*What the task asks*
When you reproduce the data, keep every word exactly as it stands and leave the pictures out.
(Entries supplied Opens)
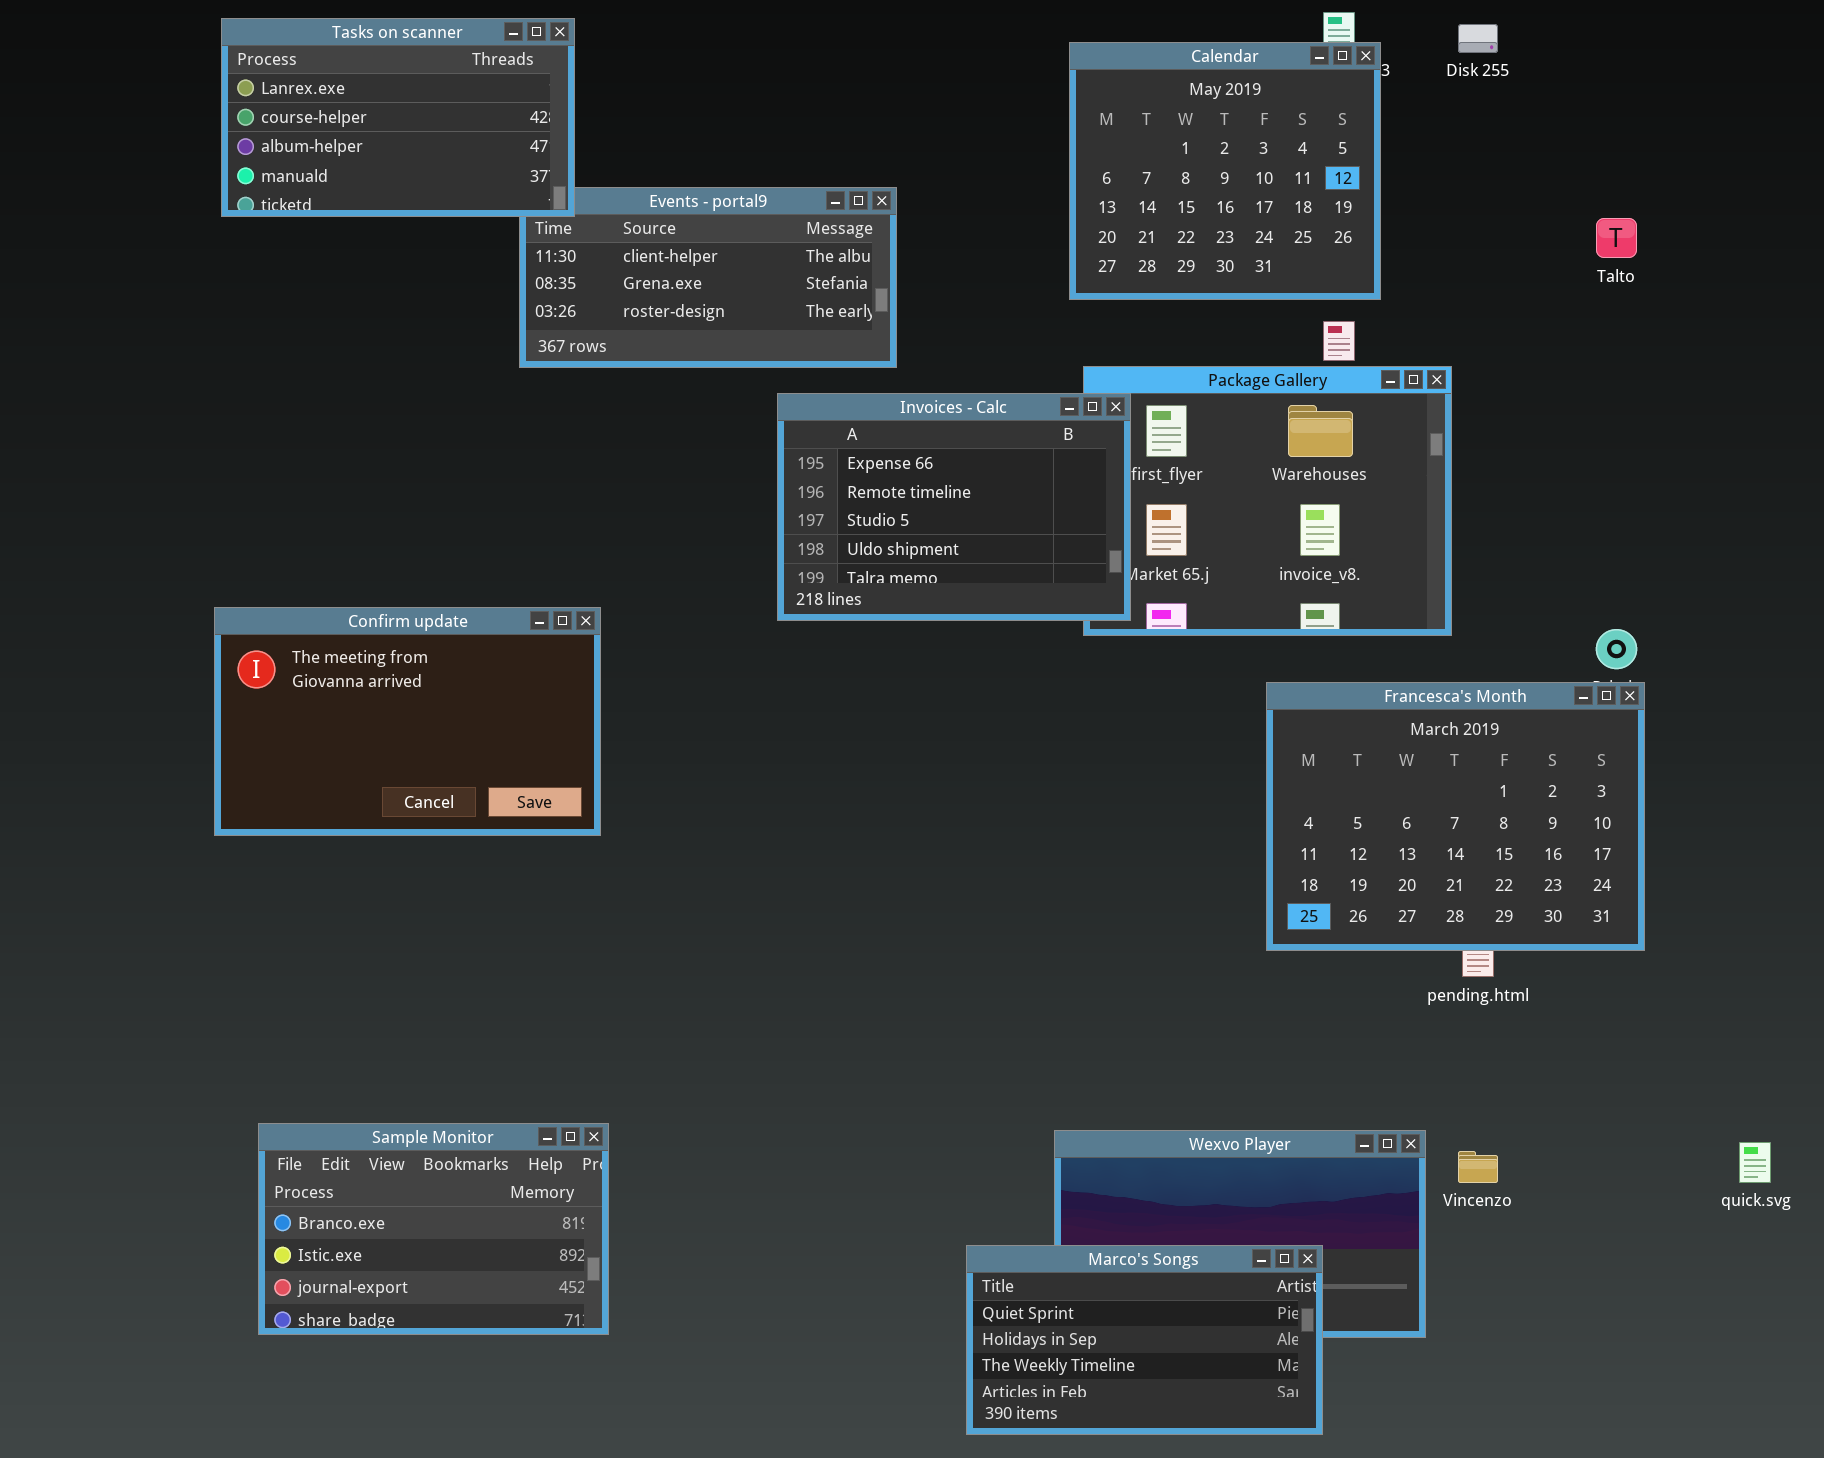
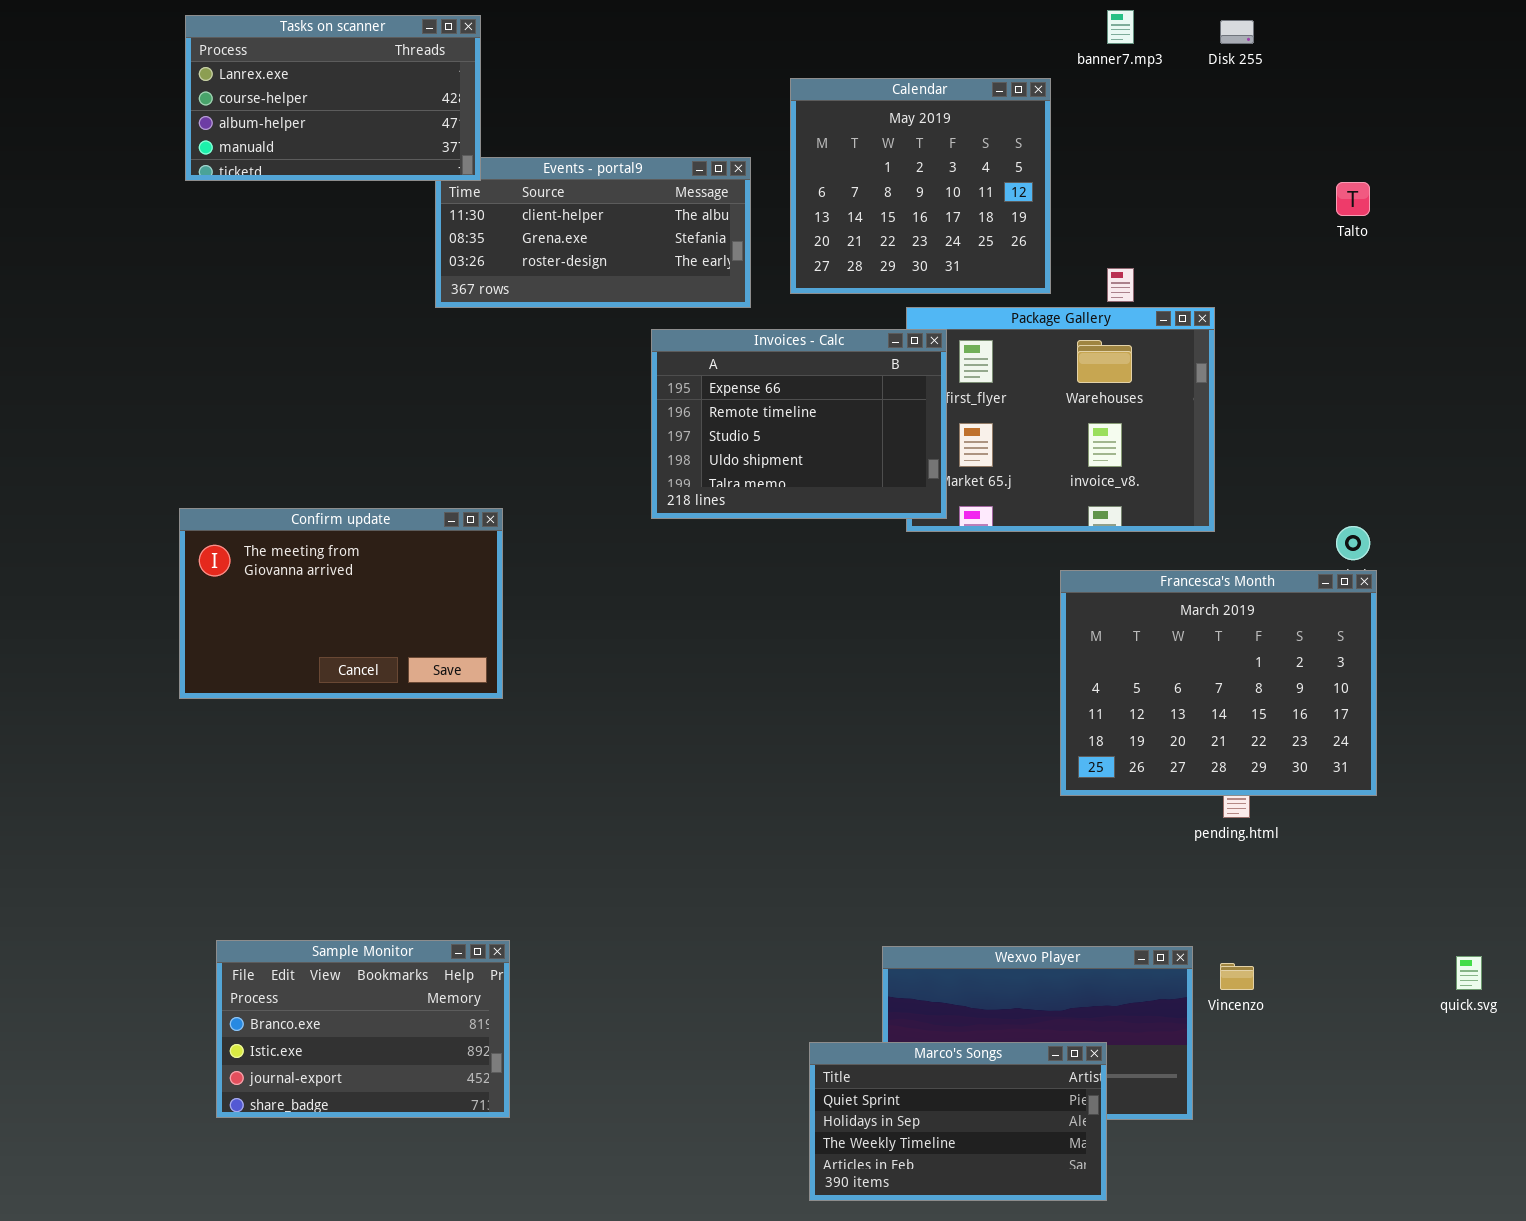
Calendar: [1069,42,1381,300] -> [790,78,1051,294], moved

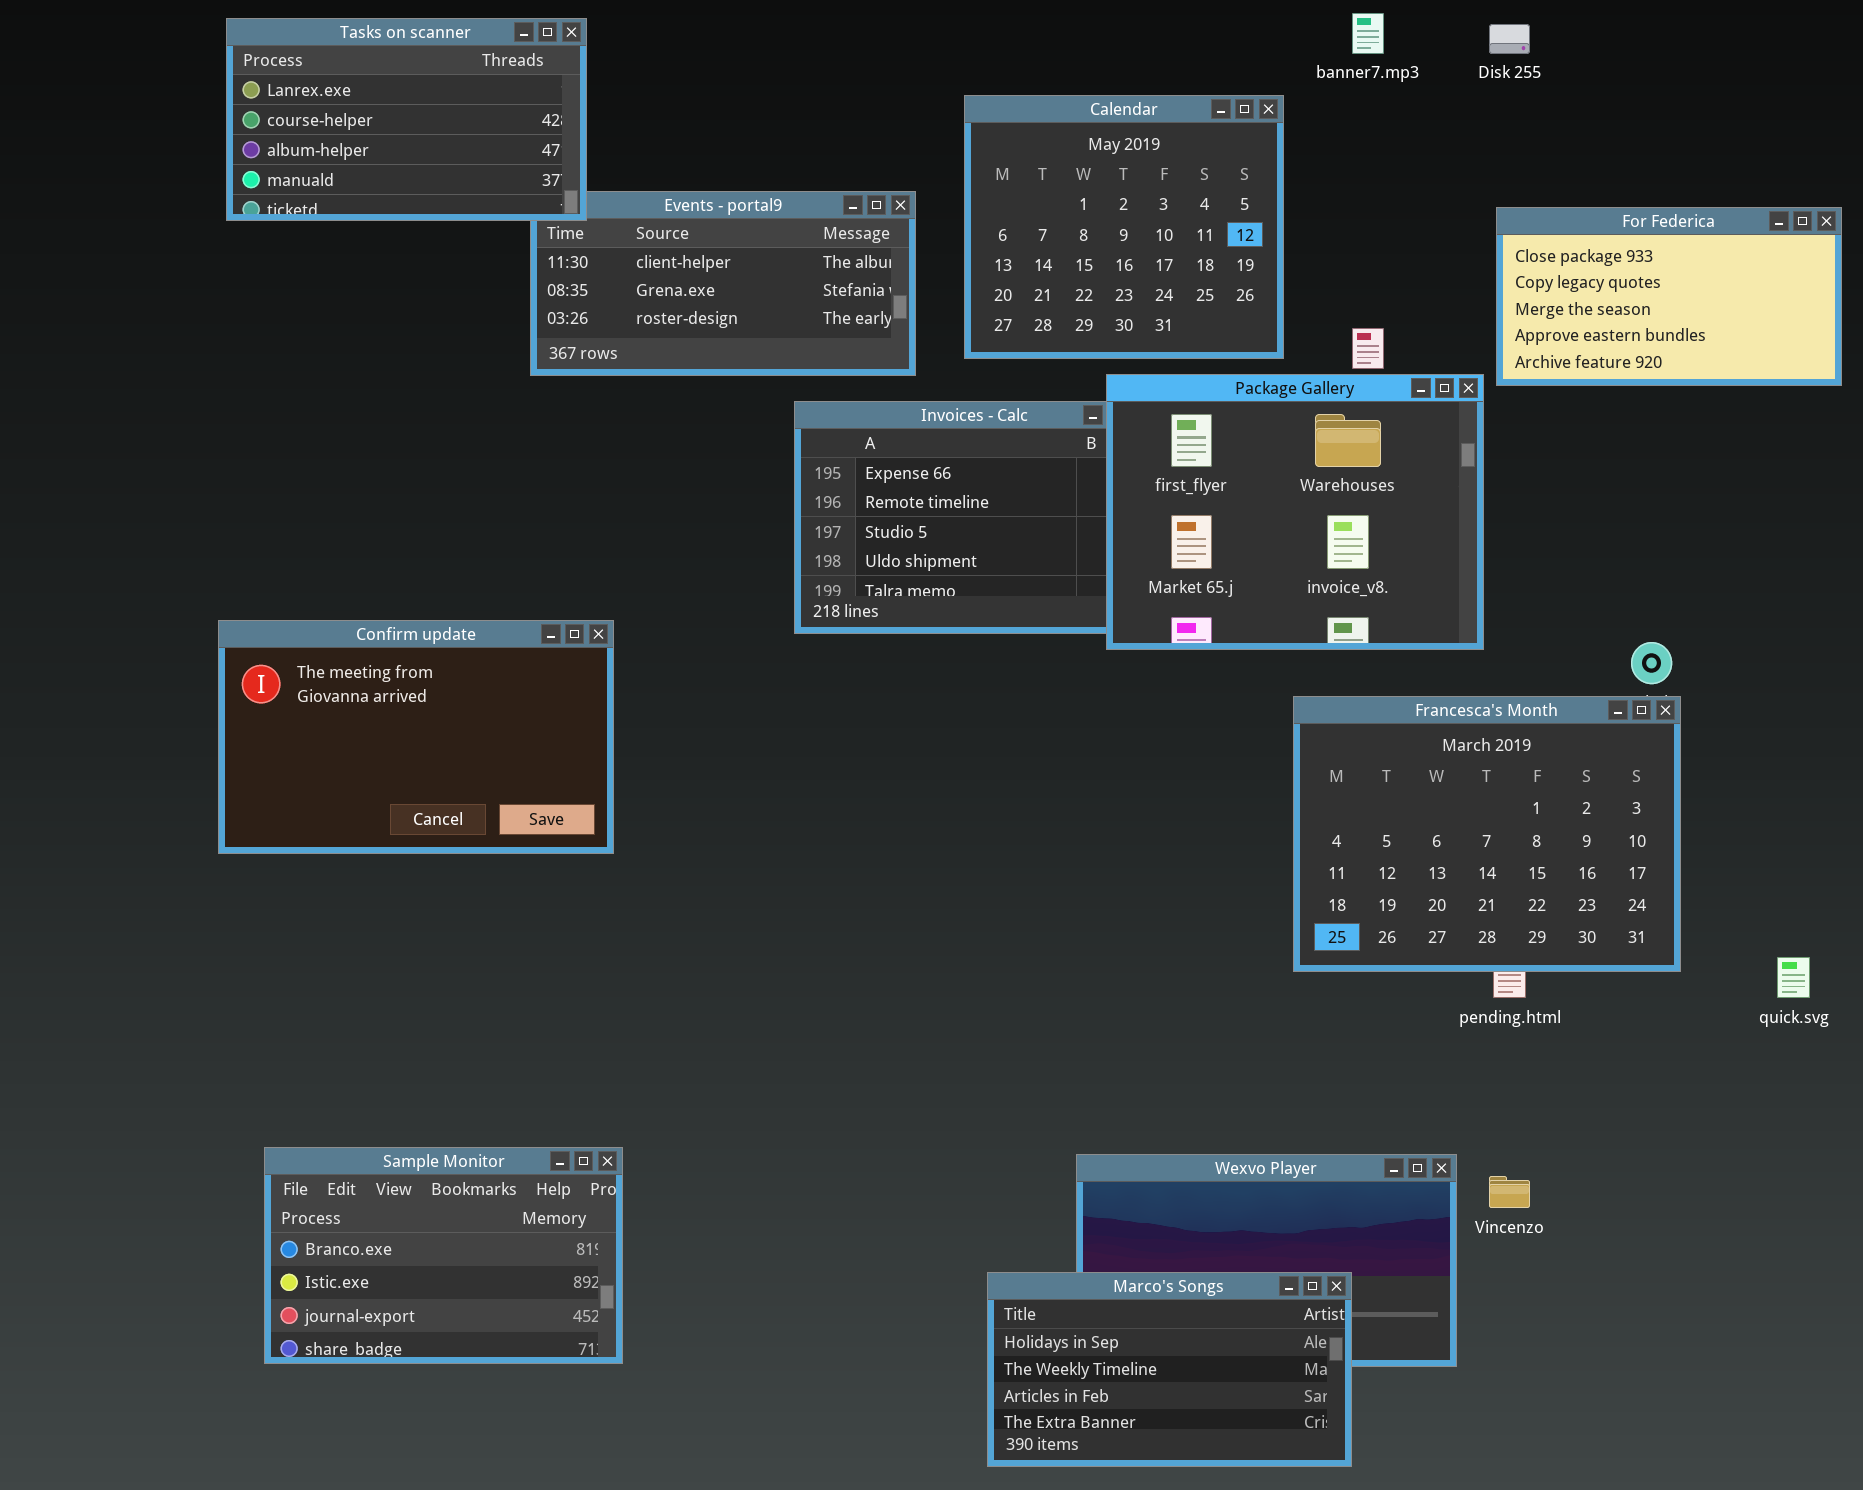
For Federica: none -> [1496,207,1842,386], opened
Package Gallery: [906,307,1215,532] -> [1106,374,1484,650], raised
quick.svg: [1456,956,1482,990] -> [1777,957,1810,998], moved
Marco's Songs: [809,1042,1107,1201] -> [987,1272,1352,1467], scrolled down 1 row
(Entries supplied Closes)
*Result for this task*
Calendar: [1069,42,1381,300] -> [790,78,1051,294], moved

For Federica: none -> [1496,207,1842,386], opened
Package Gallery: [906,307,1215,532] -> [1106,374,1484,650], raised
quick.svg: [1456,956,1482,990] -> [1777,957,1810,998], moved
Marco's Songs: [809,1042,1107,1201] -> [987,1272,1352,1467], scrolled down 1 row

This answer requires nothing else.